** Opening Data block block **

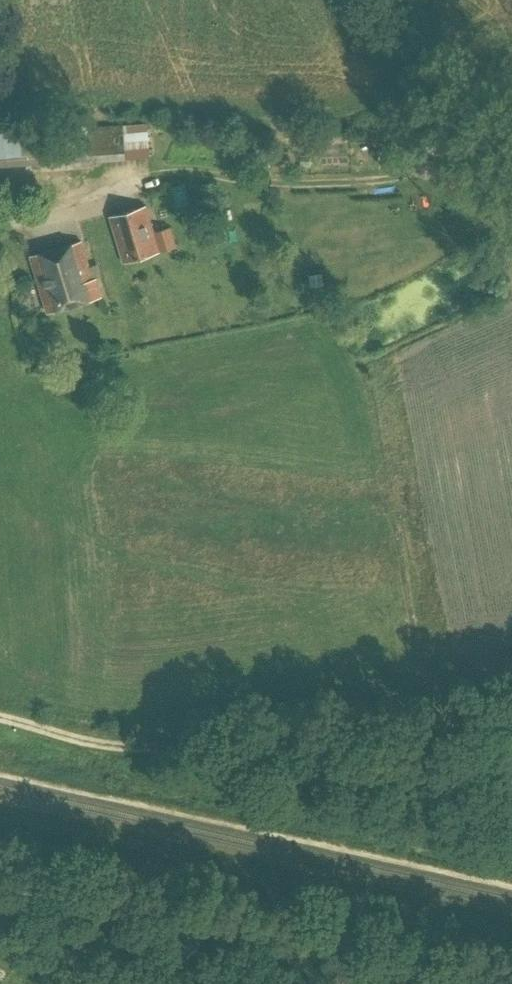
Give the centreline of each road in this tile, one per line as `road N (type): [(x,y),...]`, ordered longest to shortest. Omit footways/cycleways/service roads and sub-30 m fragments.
road 1 (track): [(511,715),(137,757),(0,722)]
road 2 (unclassified): [(115,983),(0,865)]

** Closing Data block block **

Problem to work on ▸
Transcribe the listing above in full and exactly; no pictures belong in the copy.

Reply to the task ▸
Give the centreline of each road in this tile, one per line as `road N (type): [(x,y),...]`, ordered longest to shortest. Omit footways/cycleways/service roads and sub-30 m fragments.
road 1 (track): [(511,715),(137,757),(0,722)]
road 2 (unclassified): [(115,983),(0,865)]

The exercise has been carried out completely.